> _Provided data_
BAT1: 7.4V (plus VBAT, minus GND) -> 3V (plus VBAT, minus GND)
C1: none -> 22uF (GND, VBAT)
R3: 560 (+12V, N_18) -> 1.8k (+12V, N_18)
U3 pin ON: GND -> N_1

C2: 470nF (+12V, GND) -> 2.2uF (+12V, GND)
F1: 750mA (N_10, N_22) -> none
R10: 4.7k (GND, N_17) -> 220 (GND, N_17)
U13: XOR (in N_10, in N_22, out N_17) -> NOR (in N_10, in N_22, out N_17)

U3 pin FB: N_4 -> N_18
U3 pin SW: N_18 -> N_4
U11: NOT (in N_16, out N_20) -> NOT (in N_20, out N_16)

---

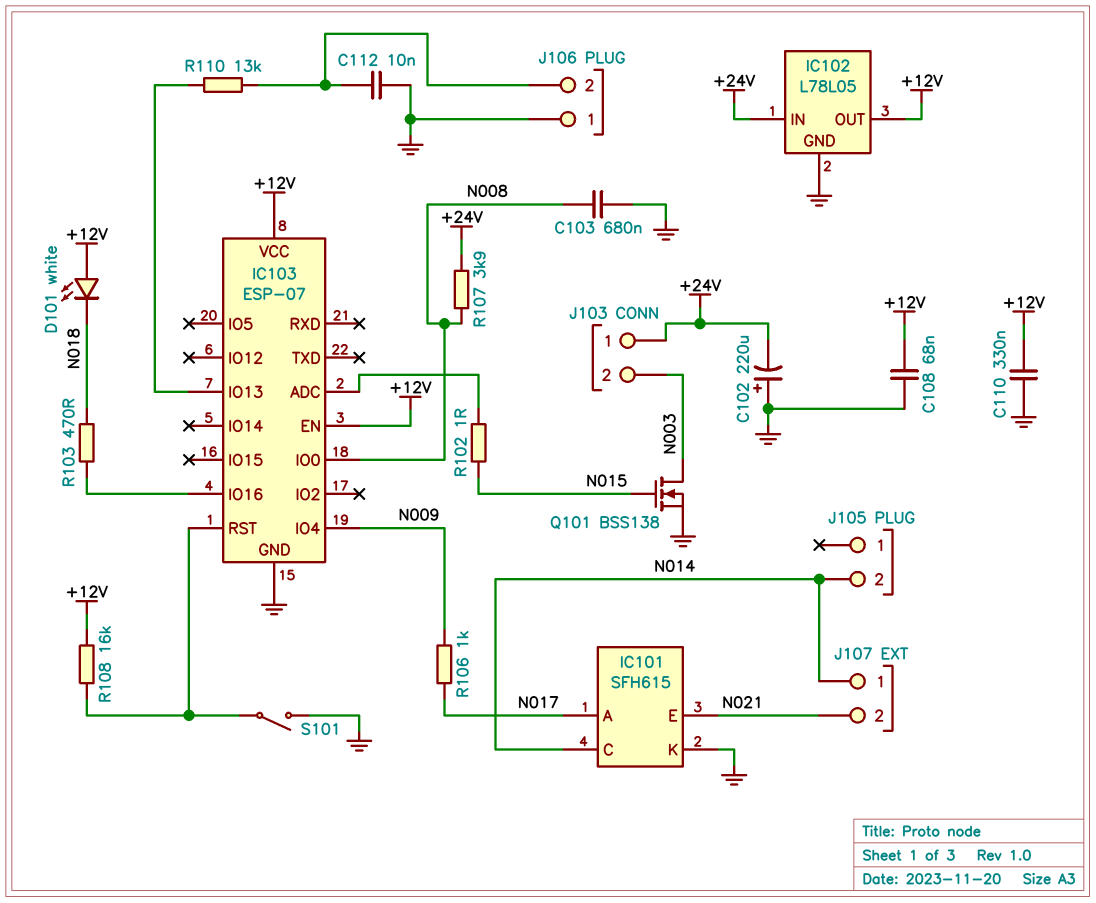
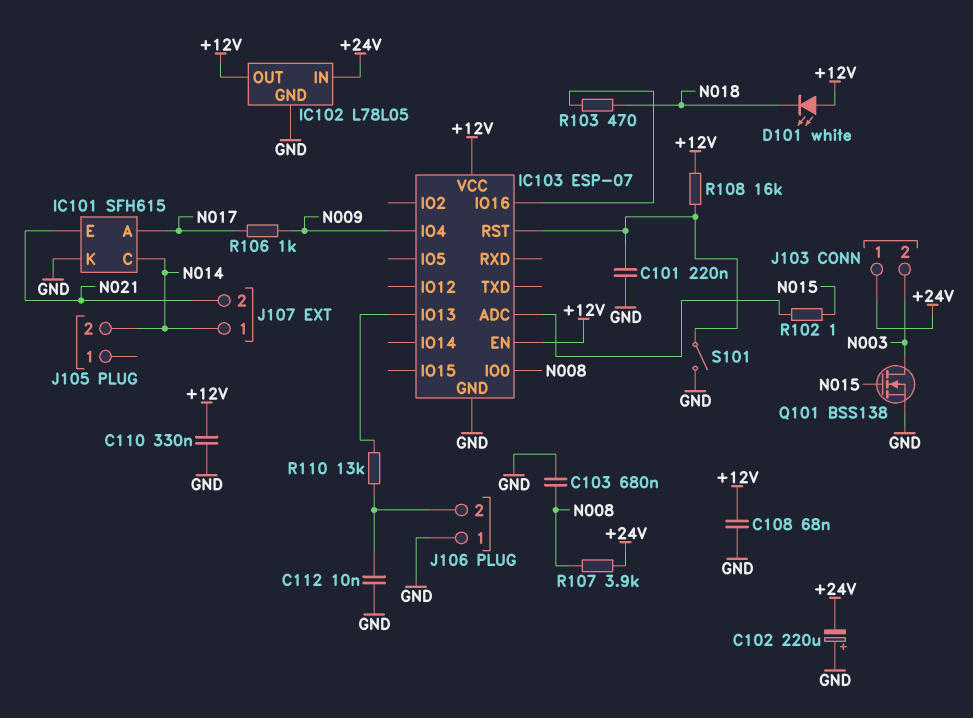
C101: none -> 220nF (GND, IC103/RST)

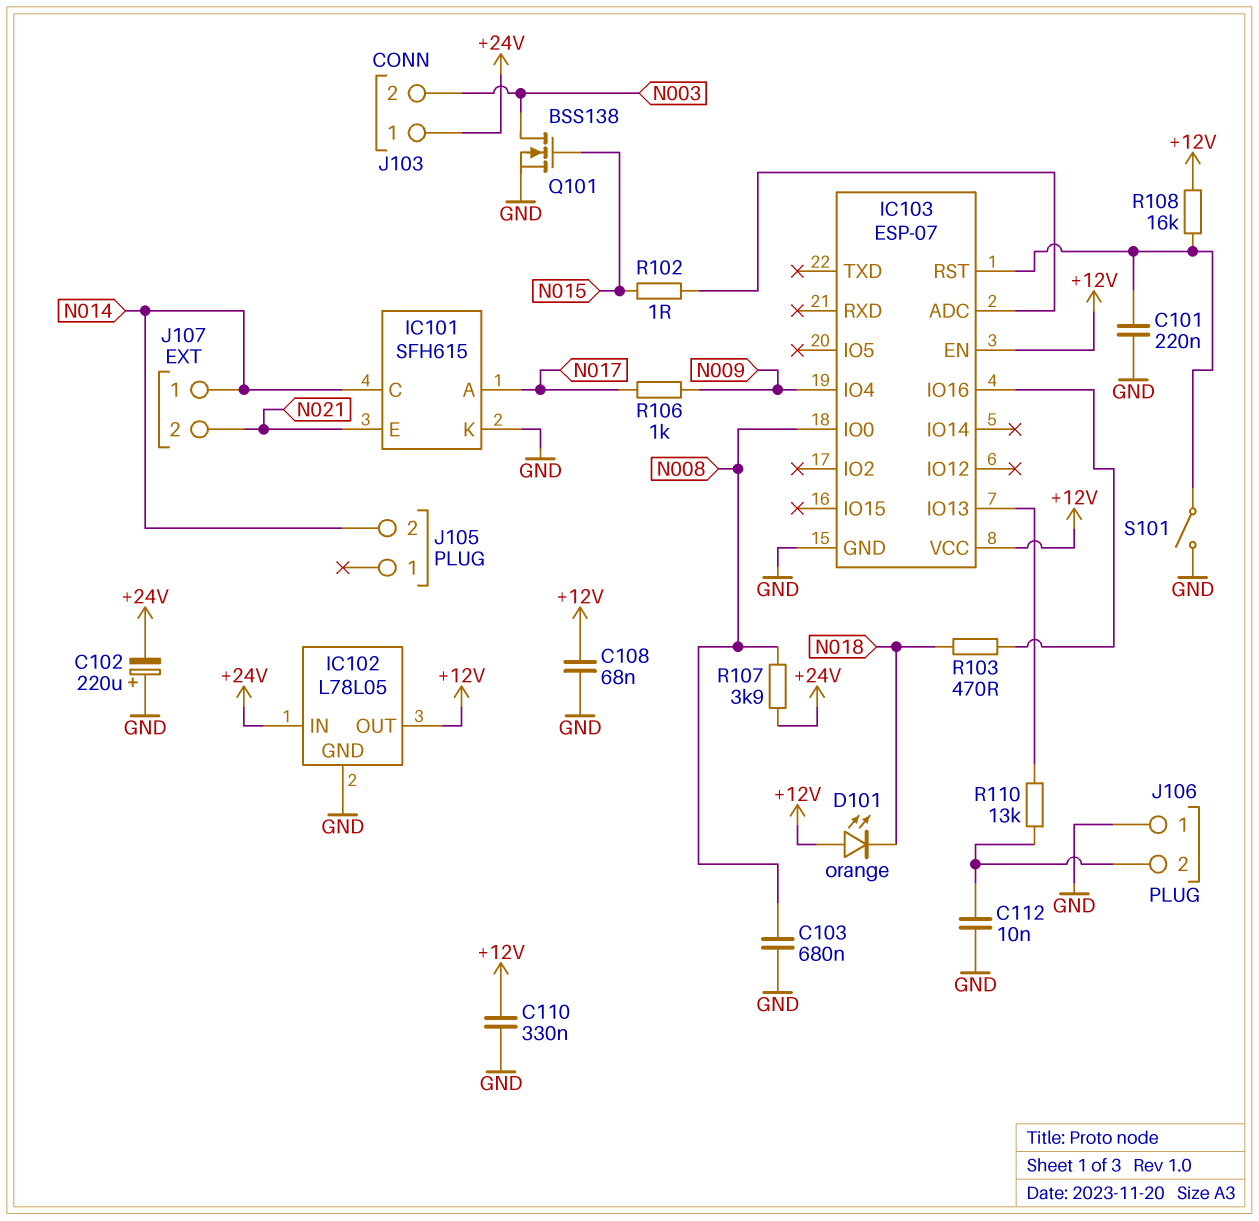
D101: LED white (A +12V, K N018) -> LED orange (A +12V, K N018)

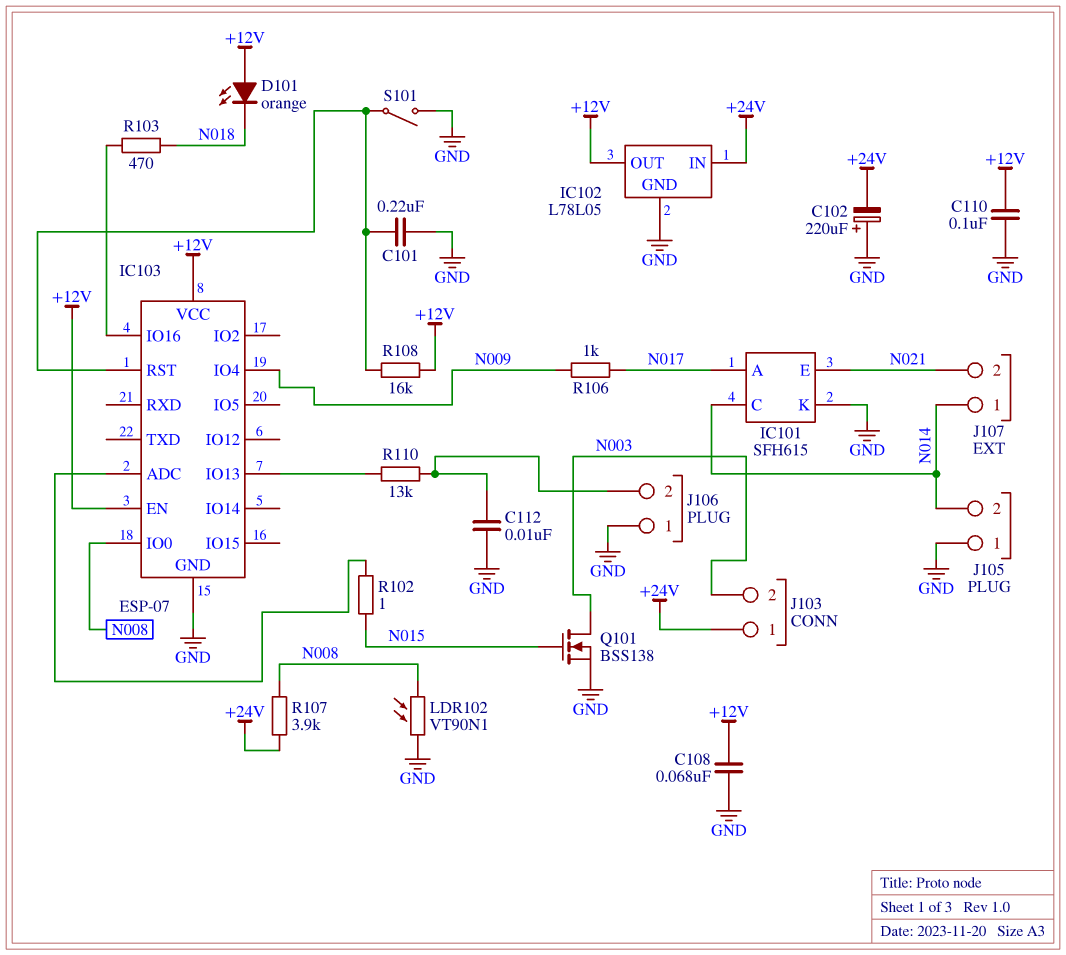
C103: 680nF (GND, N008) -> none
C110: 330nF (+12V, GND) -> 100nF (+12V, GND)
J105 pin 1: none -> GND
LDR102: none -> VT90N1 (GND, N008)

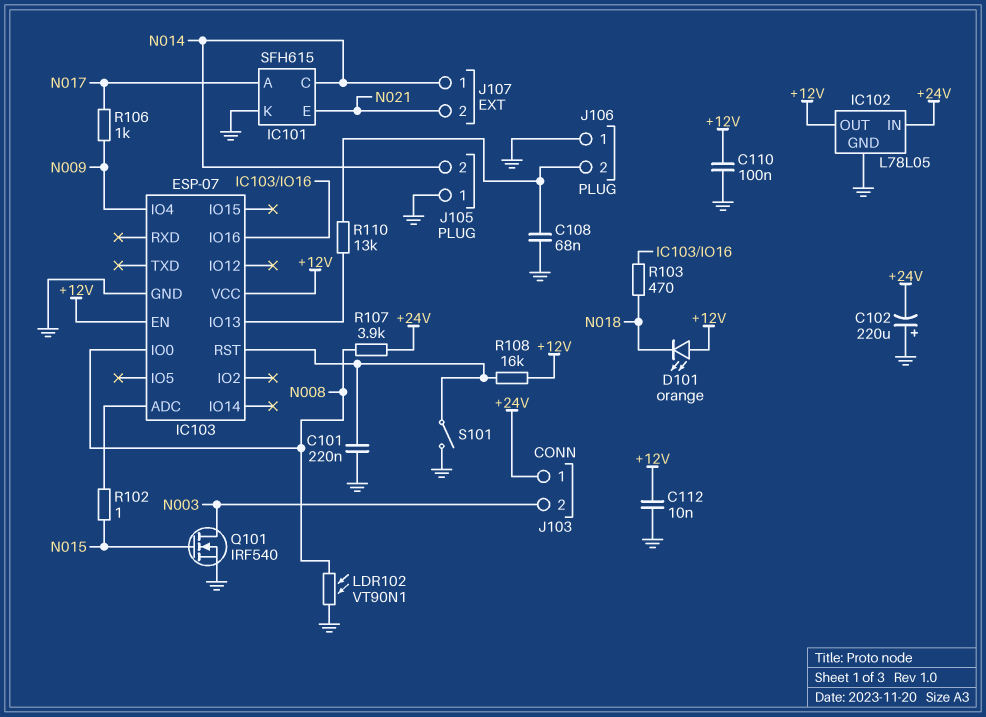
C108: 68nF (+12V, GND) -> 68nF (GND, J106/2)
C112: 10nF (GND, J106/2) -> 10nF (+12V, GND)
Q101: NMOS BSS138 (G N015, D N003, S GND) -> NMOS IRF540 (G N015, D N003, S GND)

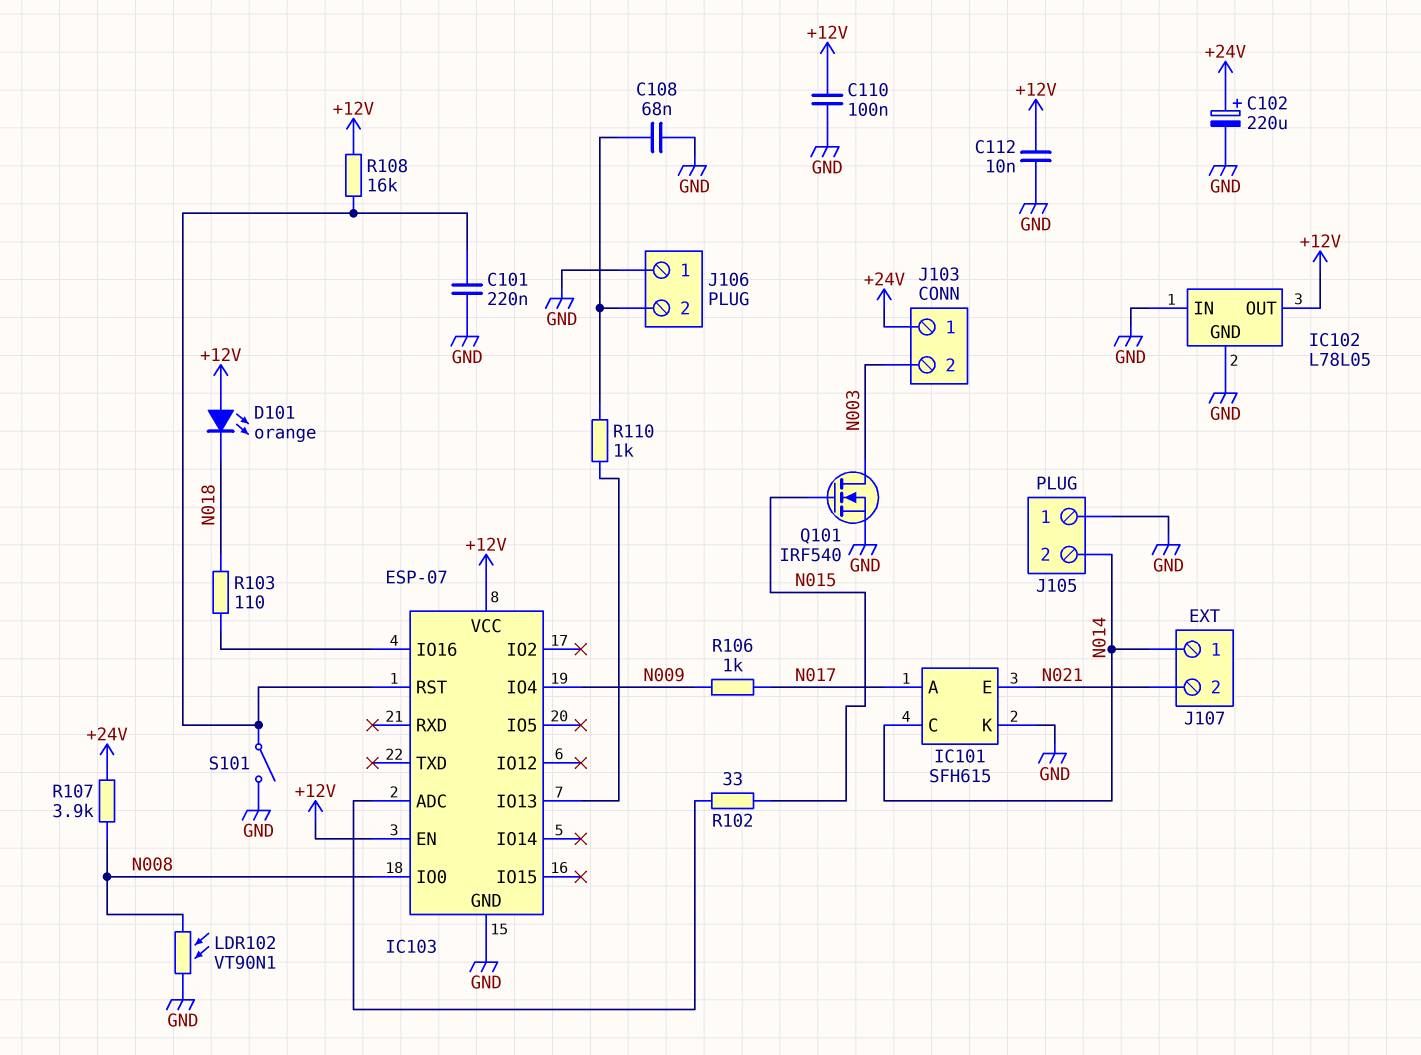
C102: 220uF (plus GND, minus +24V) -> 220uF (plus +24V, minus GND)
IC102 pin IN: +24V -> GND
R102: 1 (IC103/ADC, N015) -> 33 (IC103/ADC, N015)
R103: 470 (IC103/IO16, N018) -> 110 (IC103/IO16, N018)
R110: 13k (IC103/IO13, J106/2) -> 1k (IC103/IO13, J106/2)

> _What you need to do_
Please reproduce the lines from the line with "R103: 470 (IC103/IO16, N018)" to the line with "R110: 13k (IC103/IO13, J106/2)", both ends included, exactly as they appear above.

> _Expected output_
R103: 470 (IC103/IO16, N018) -> 110 (IC103/IO16, N018)
R110: 13k (IC103/IO13, J106/2) -> 1k (IC103/IO13, J106/2)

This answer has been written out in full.